** Material provided follows **

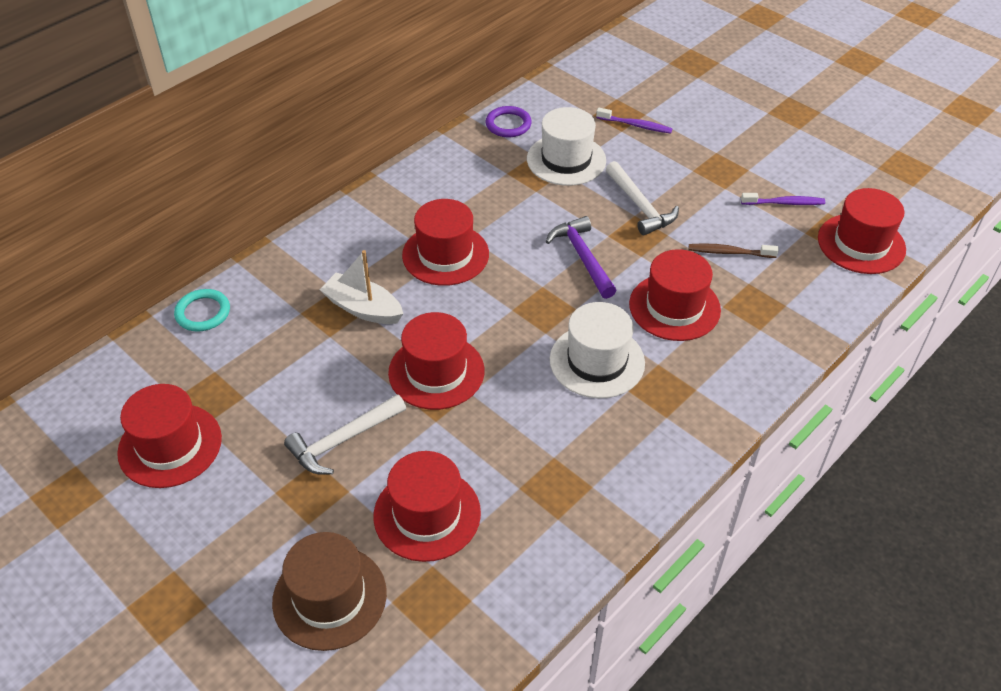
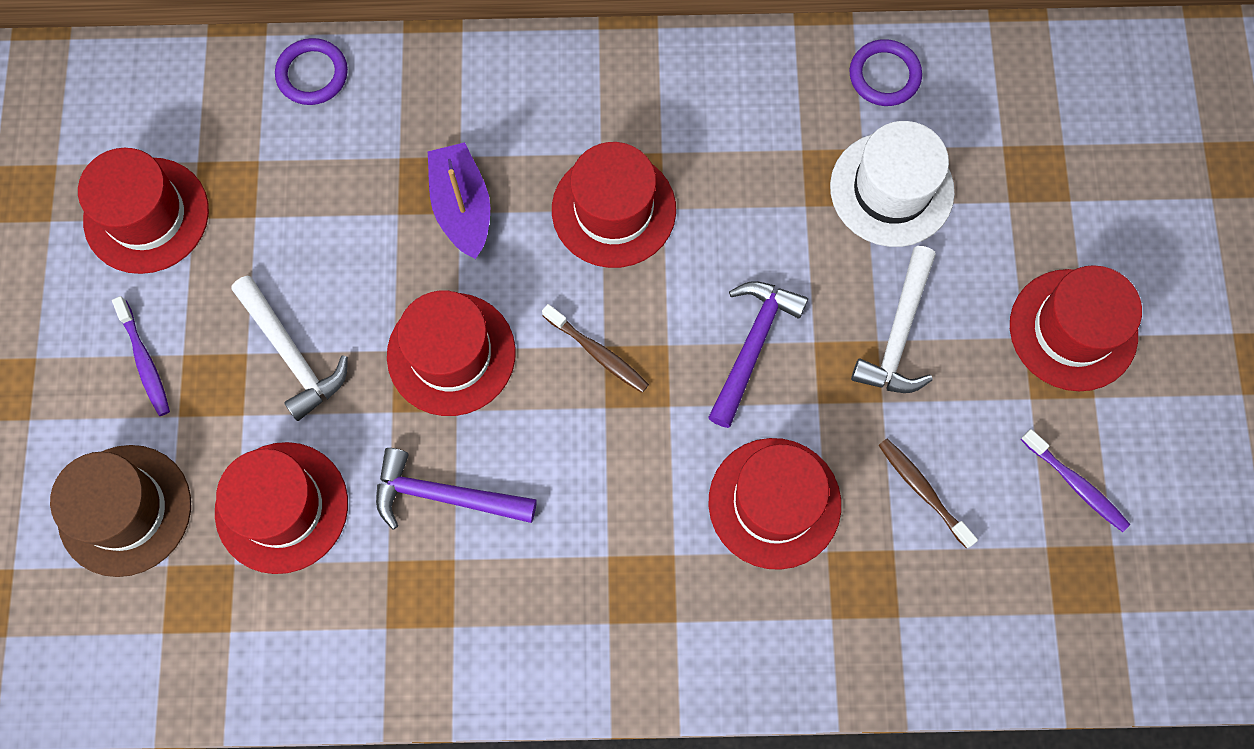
camera: 45 degrees right, 25 degrees up
(203, 313) = (312, 74): turquoise ring -> purple ring
(343, 440) = (291, 353): white hammer -> white hammer turned 135 degrees counterclockwise
(363, 308) = (462, 207): white boat -> purple boat
(512, 314) = (597, 353): none -> brown toothbrush
(512, 433) = (445, 496): none -> purple hammer
(597, 361) = (617, 492): white hat -> none
(635, 125) = (1036, 208): purple toothbrush -> purple toothbrush (145, 361)
(861, 244) = (1094, 624): red hat -> red hat (1073, 330)

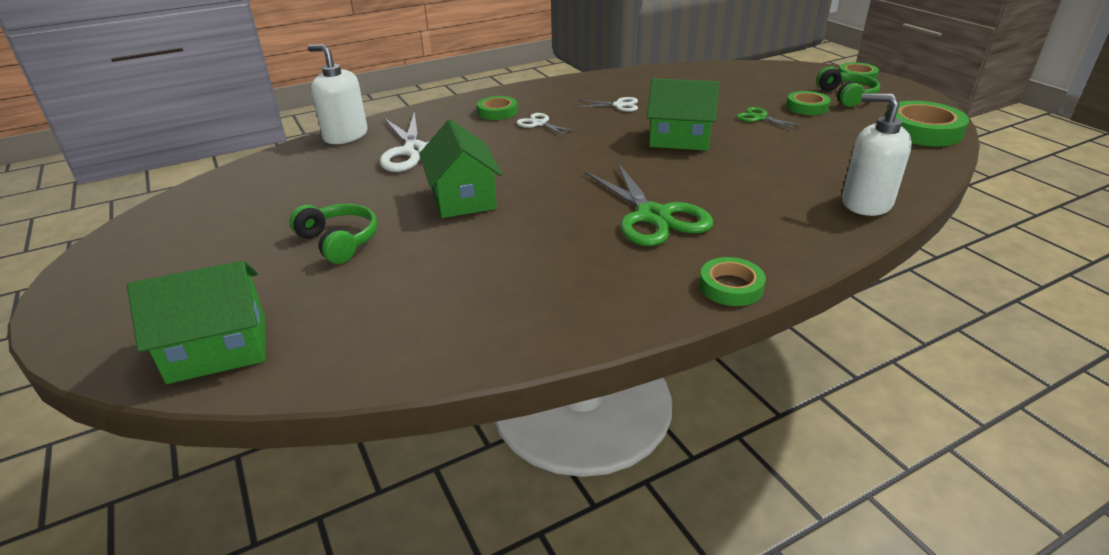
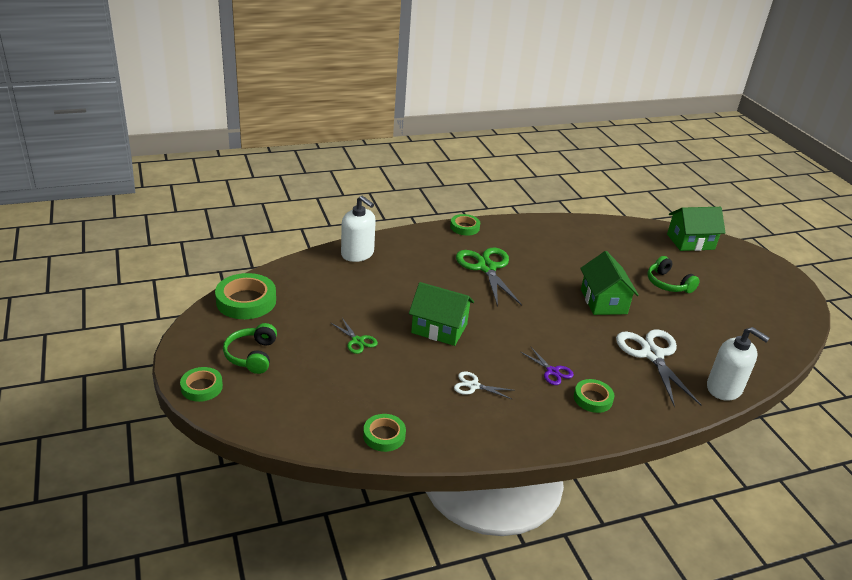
camera: 175 degrees left, 0 degrees up
(539, 124) = (552, 371): white scissors -> purple scissors
(807, 107) = (303, 347): green tape -> green tape (384, 435)

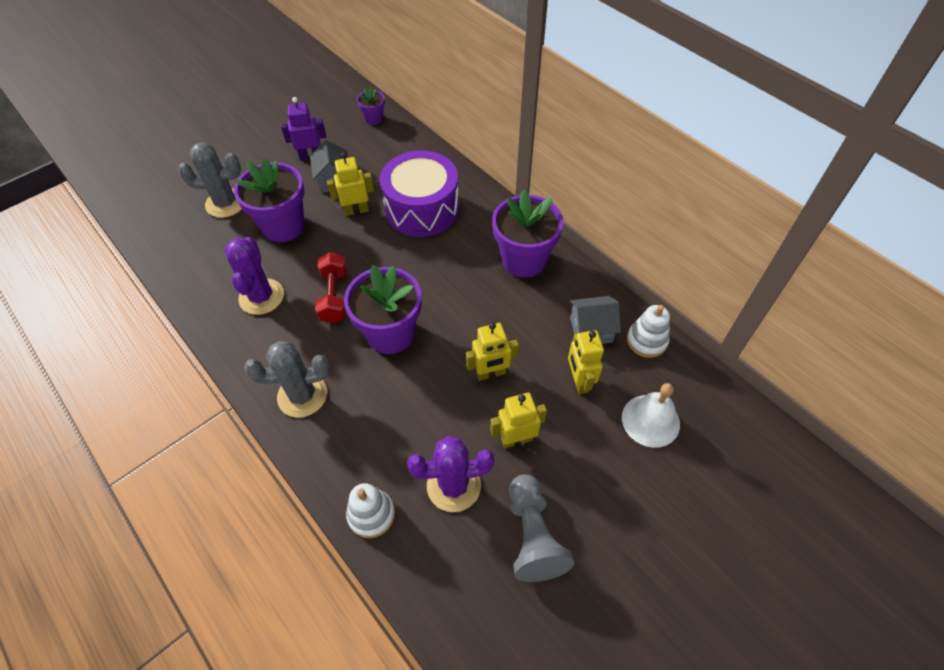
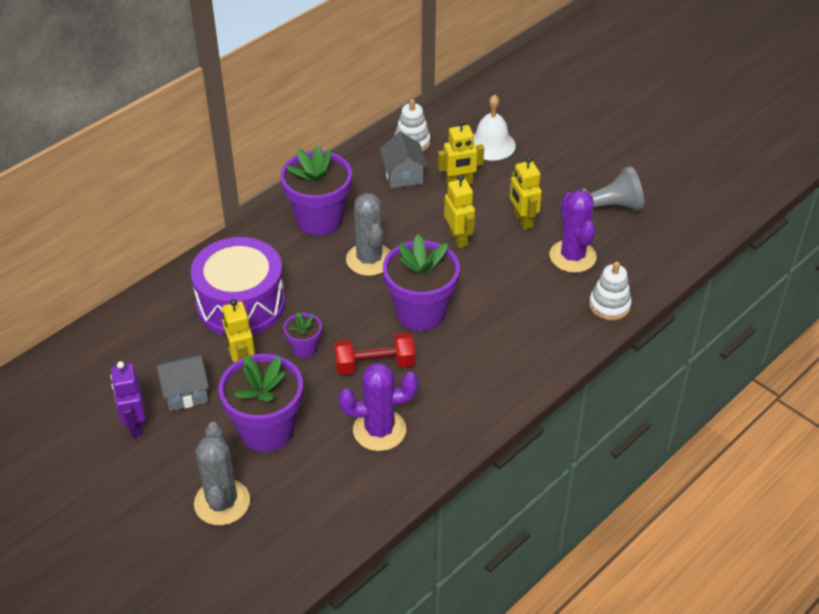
camera: 95 degrees left, 10 degrees down
(302, 395) = (502, 371): grey cactus -> grey cactus (369, 259)
(374, 119) = (64, 367): purple flower pot -> purple flower pot (304, 348)

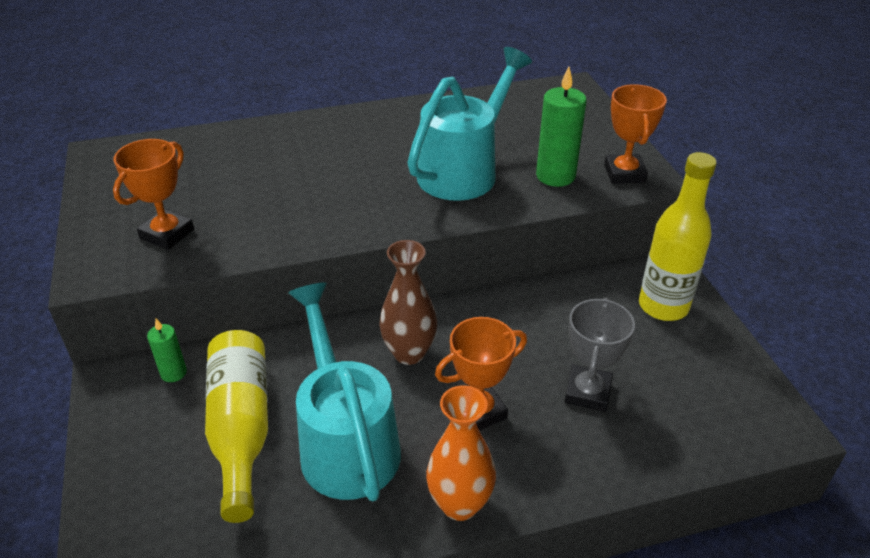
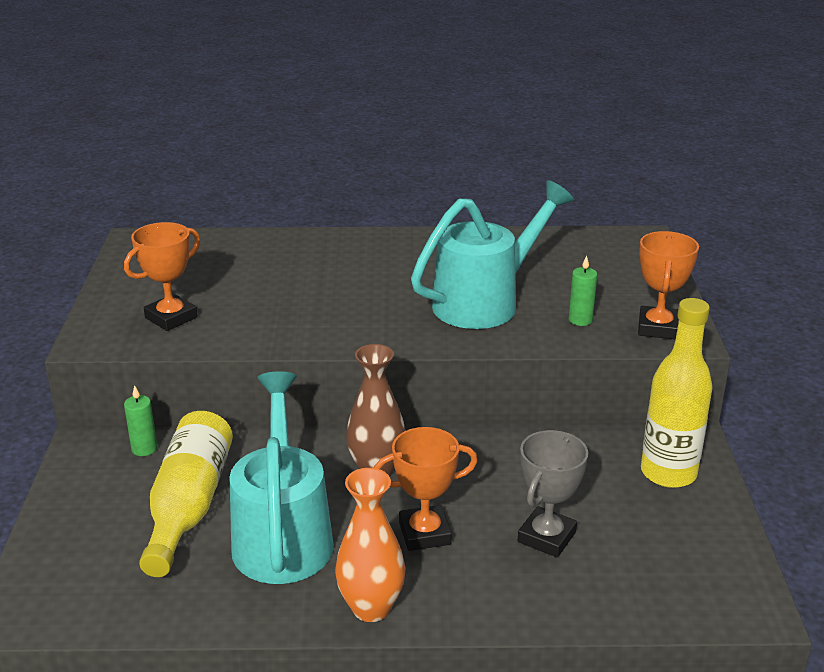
camera: 15 degrees right, 10 degrees down
(555, 176) = (580, 320): green candle -> green candle, size x0.56

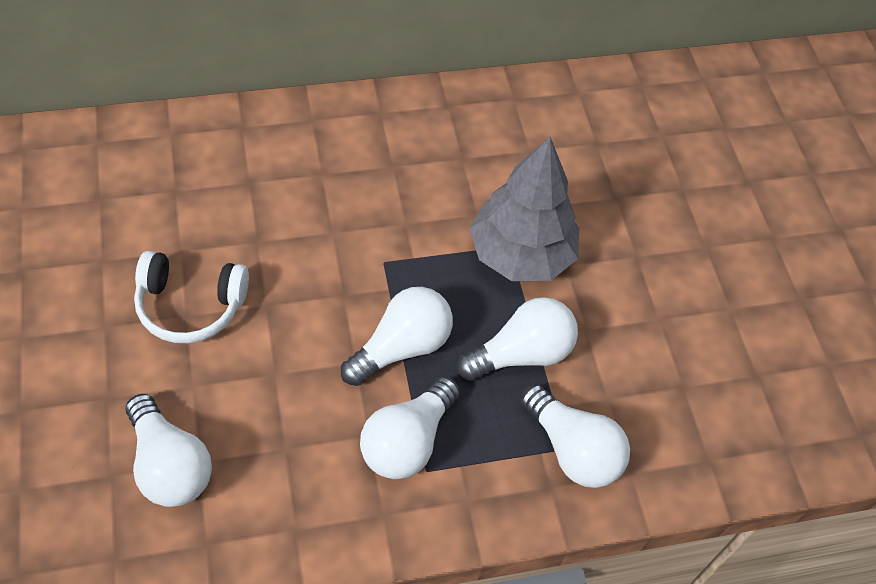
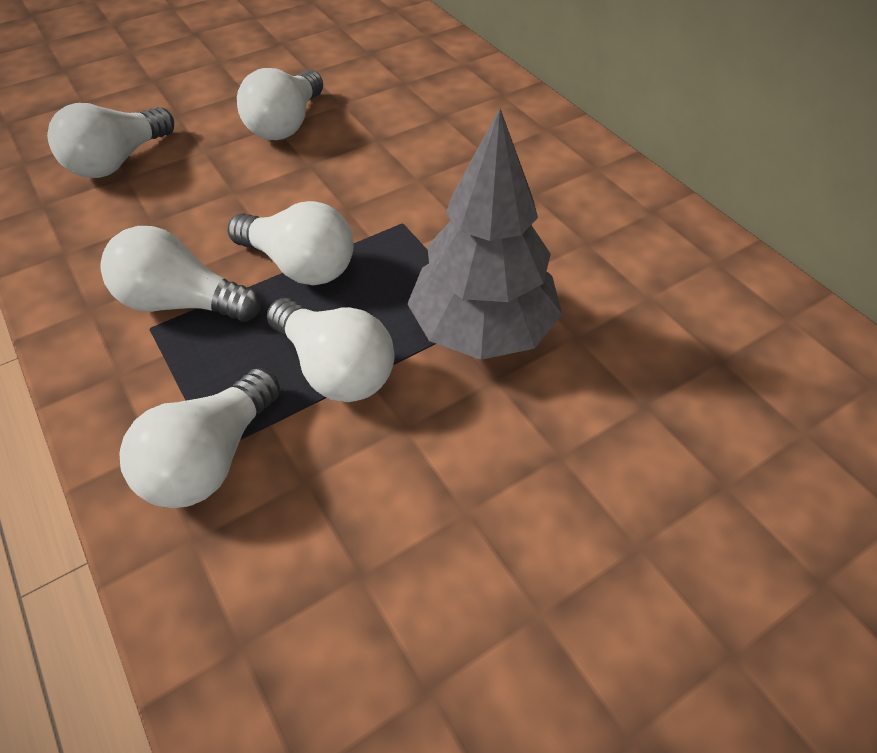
camera: 75 degrees right, 5 degrees down
(190, 305) = (286, 124): white headphones -> white light bulb

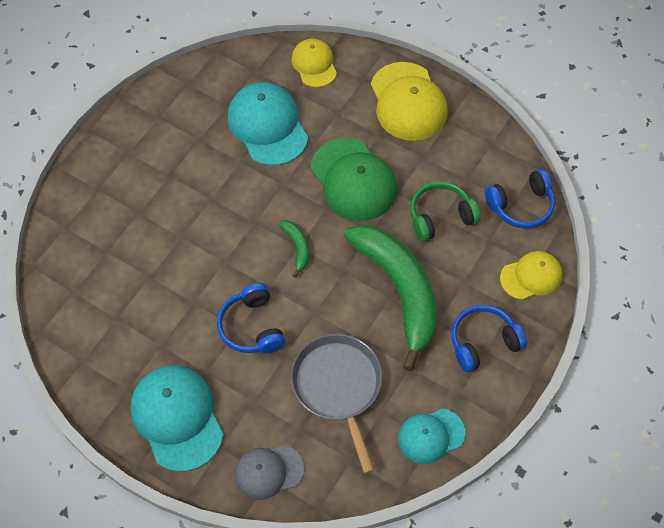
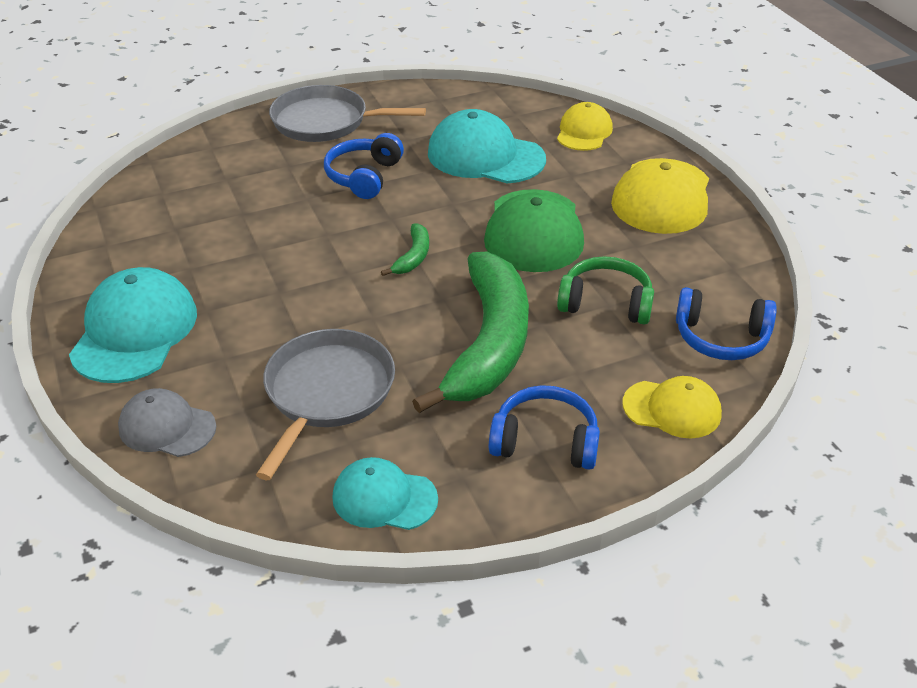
camera: 35 degrees right, 20 degrees down
(125, 153) = (325, 122): none -> grey pan
(252, 327) = (294, 297): blue headphones -> blue headphones (364, 176)
(267, 126) = (485, 156): turquoise cap -> turquoise cap turned 75 degrees counterclockwise

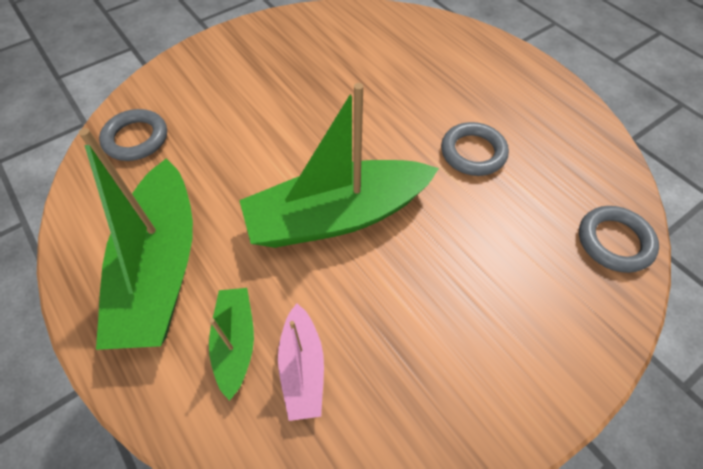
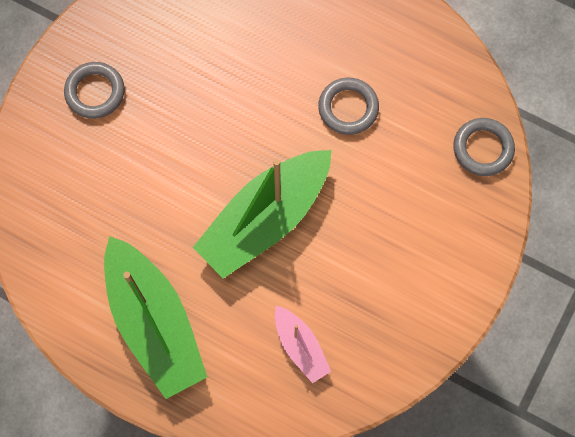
camera: 25 degrees left, 15 degrees up
(136, 139) = (49, 220): grey ring -> grey ring (95, 92)
(235, 342) = (244, 351): green boat -> none

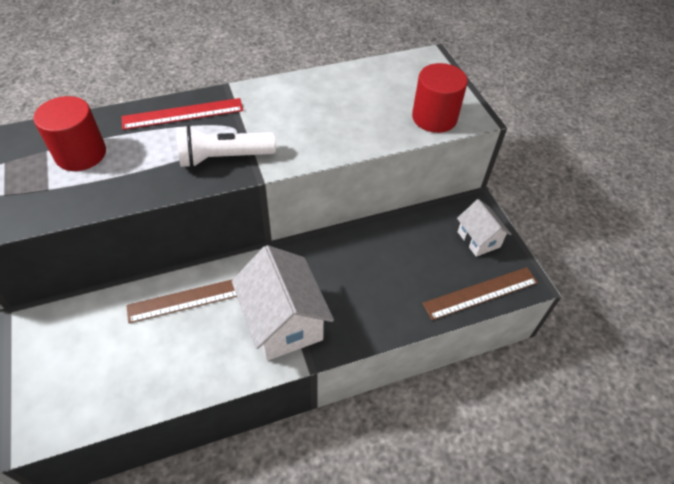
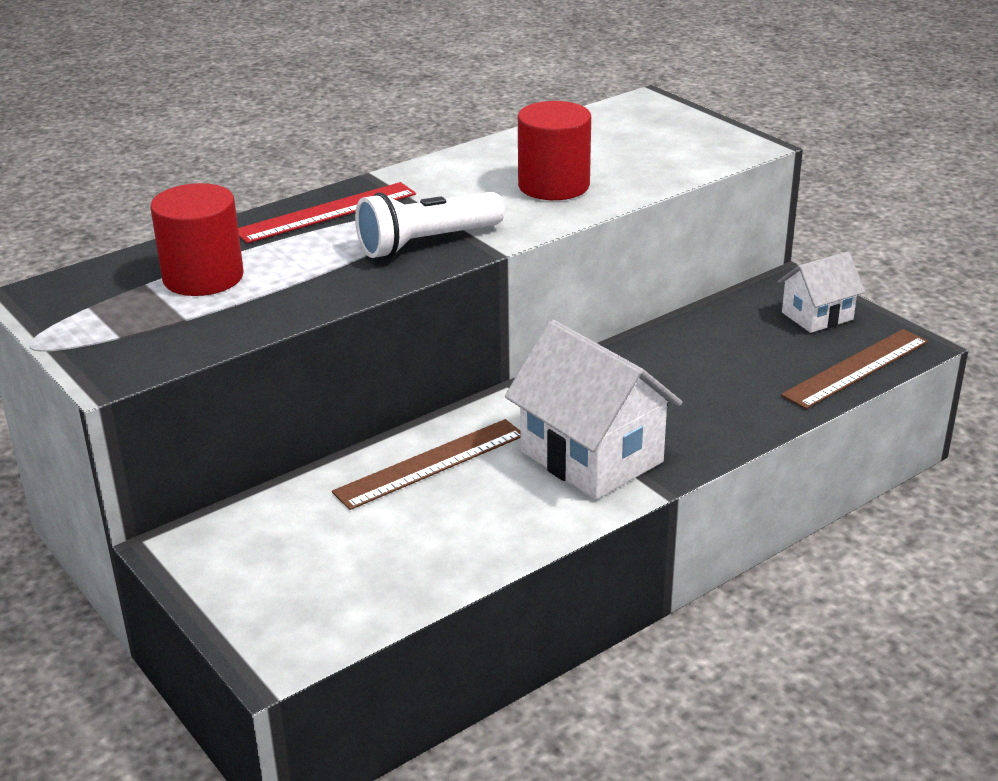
camera: 15 degrees left, 20 degrees down
(434, 117) = (697, 155): red cylinder -> red cylinder (553, 185)
(478, 239) = (817, 316): white house -> white house turned 75 degrees counterclockwise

** End of Material provided **

[Try it]
Your answer should consist solely of the lines from the line with "(512, 314) = (597, 353): none" to the final line of the listing, set down word for word, pictures omitted.

[Response to the task]
(512, 314) = (597, 353): none -> brown toothbrush
(512, 433) = (445, 496): none -> purple hammer
(597, 361) = (617, 492): white hat -> none
(635, 125) = (1036, 208): purple toothbrush -> purple toothbrush (145, 361)
(861, 244) = (1094, 624): red hat -> red hat (1073, 330)

camera: 175 degrees left, 0 degrees up
(539, 124) = (552, 371): white scissors -> purple scissors
(807, 107) = (303, 347): green tape -> green tape (384, 435)

camera: 95 degrees left, 10 degrees down
(302, 395) = (502, 371): grey cactus -> grey cactus (369, 259)
(374, 119) = (64, 367): purple flower pot -> purple flower pot (304, 348)

camera: 15 degrees right, 10 degrees down
(555, 176) = (580, 320): green candle -> green candle, size x0.56

camera: 75 degrees right, 5 degrees down
(190, 305) = (286, 124): white headphones -> white light bulb

camera: 35 degrees right, 20 degrees down
(125, 153) = (325, 122): none -> grey pan
(252, 327) = (294, 297): blue headphones -> blue headphones (364, 176)
(267, 126) = (485, 156): turquoise cap -> turquoise cap turned 75 degrees counterclockwise

camera: 25 degrees left, 15 degrees up
(136, 139) = (49, 220): grey ring -> grey ring (95, 92)
(235, 342) = (244, 351): green boat -> none

camera: 15 degrees left, 20 degrees down
(434, 117) = (697, 155): red cylinder -> red cylinder (553, 185)
(478, 239) = (817, 316): white house -> white house turned 75 degrees counterclockwise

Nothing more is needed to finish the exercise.